Your task
Every line from the one with "60 degrees clockwise" through the last line below should be repeated exactly; pictures stay out of the copy.

======== Available records ========

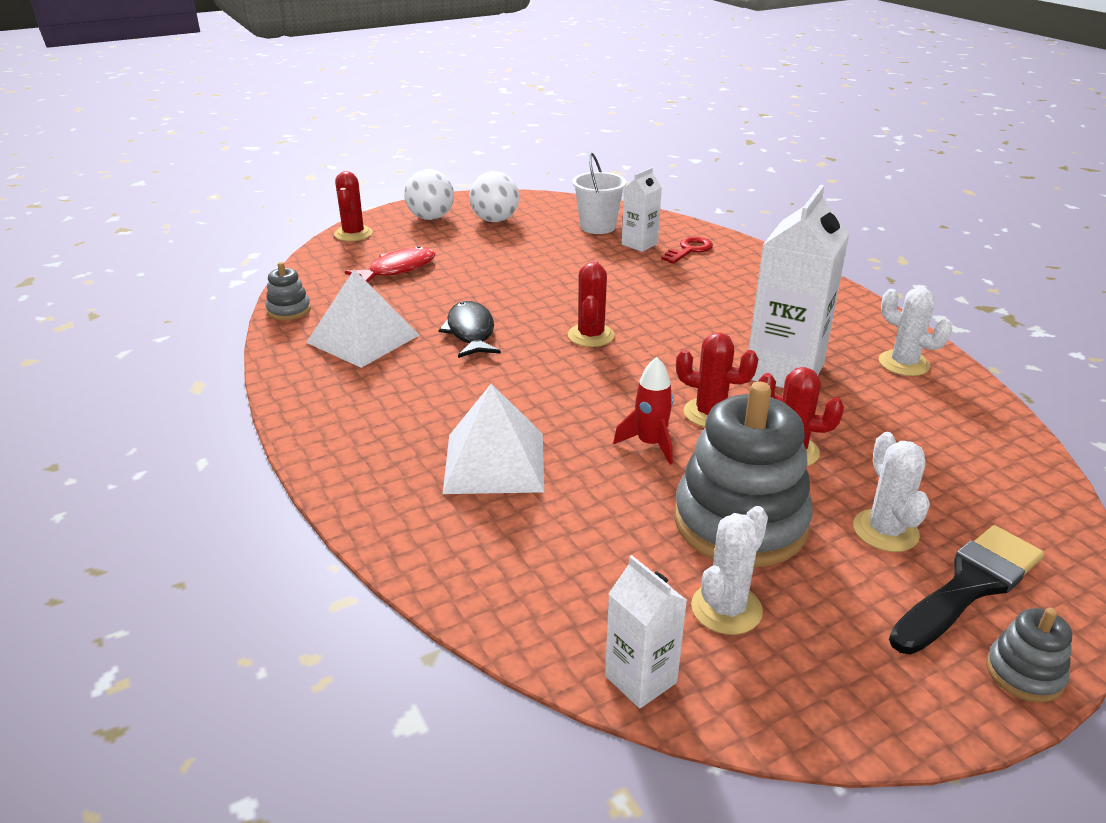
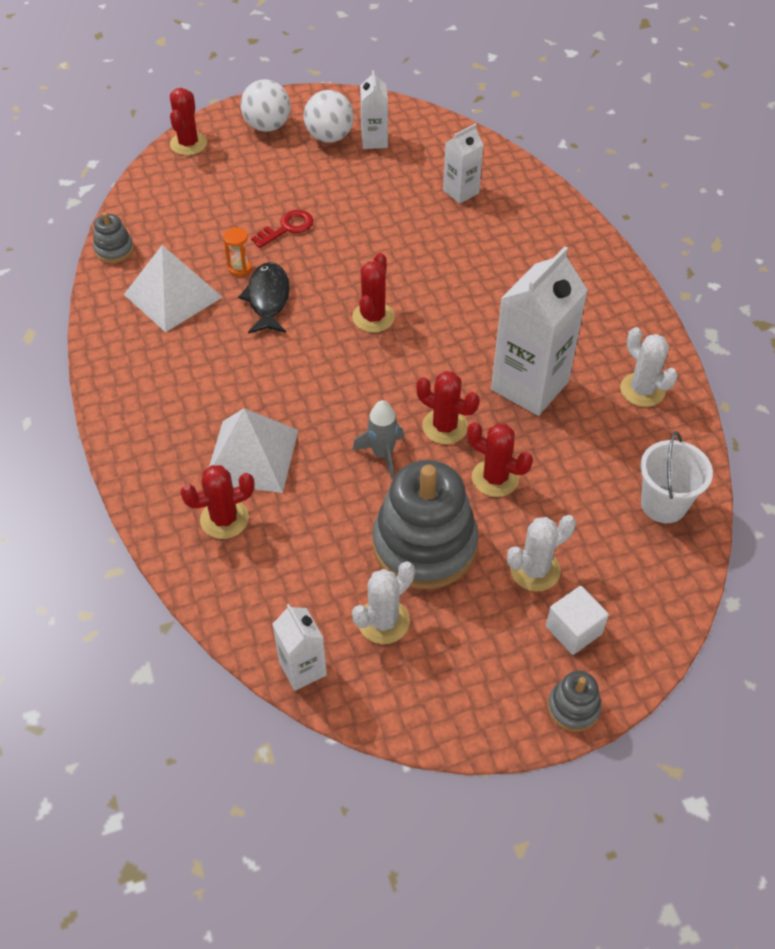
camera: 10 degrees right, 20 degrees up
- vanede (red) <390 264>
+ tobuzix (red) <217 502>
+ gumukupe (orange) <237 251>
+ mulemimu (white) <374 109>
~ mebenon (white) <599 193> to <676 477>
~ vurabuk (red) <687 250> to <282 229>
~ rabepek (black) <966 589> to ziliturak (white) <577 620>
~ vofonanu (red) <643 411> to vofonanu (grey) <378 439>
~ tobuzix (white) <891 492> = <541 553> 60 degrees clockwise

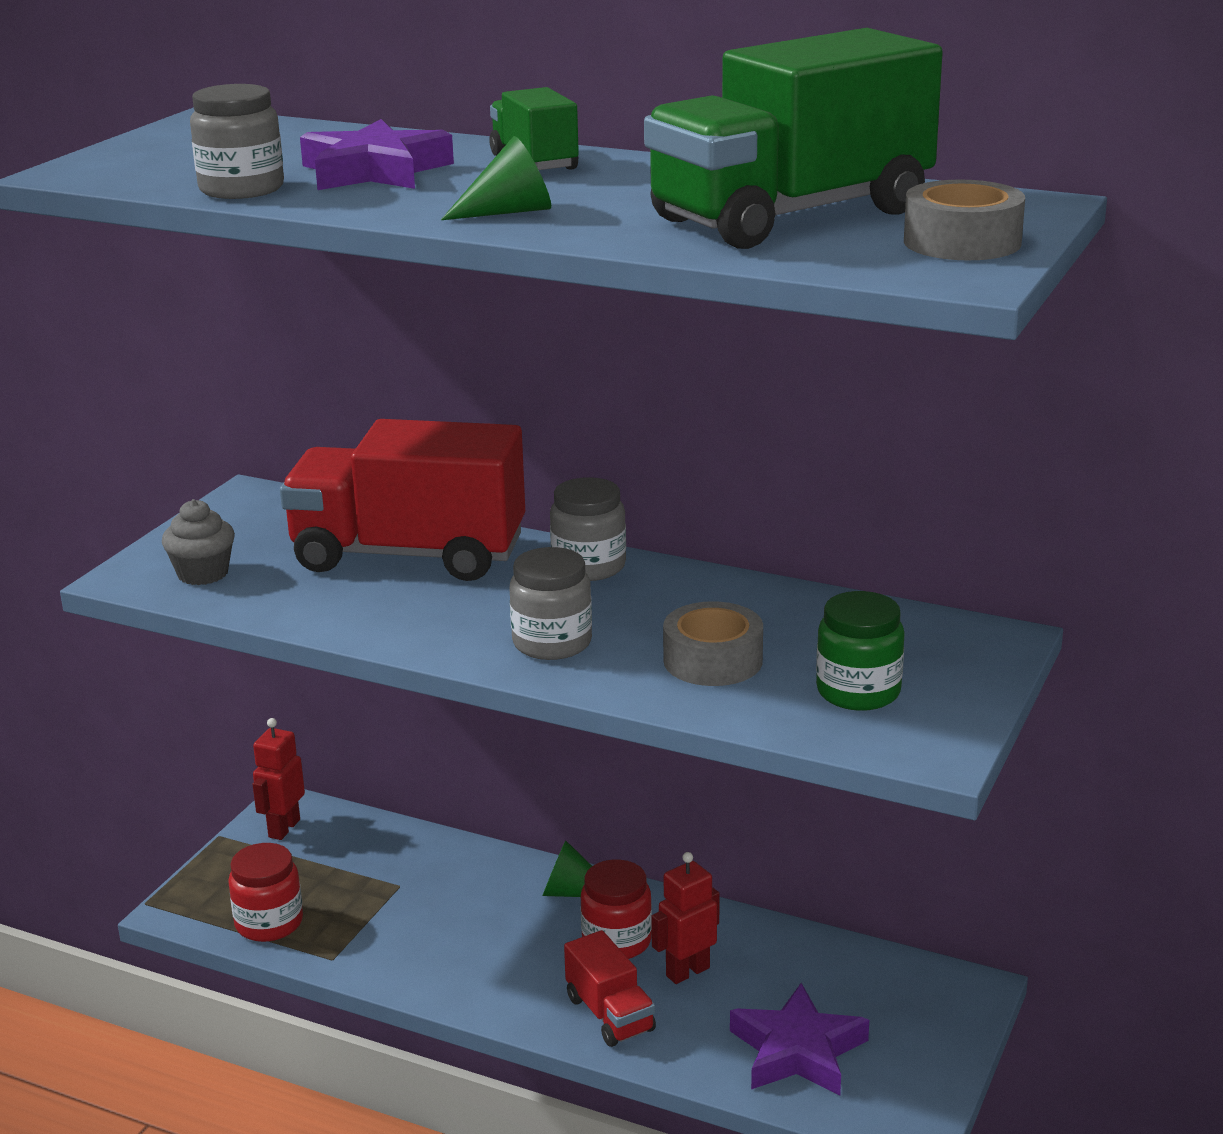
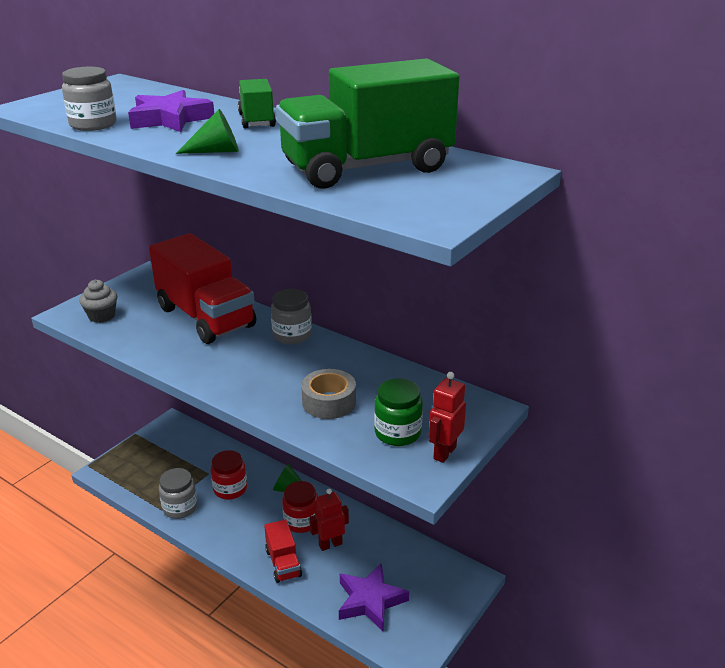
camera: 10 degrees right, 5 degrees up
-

========

Task answer
~ tobuzix (white) <891 492> = <541 553> 60 degrees clockwise

camera: 10 degrees right, 5 degrees up
-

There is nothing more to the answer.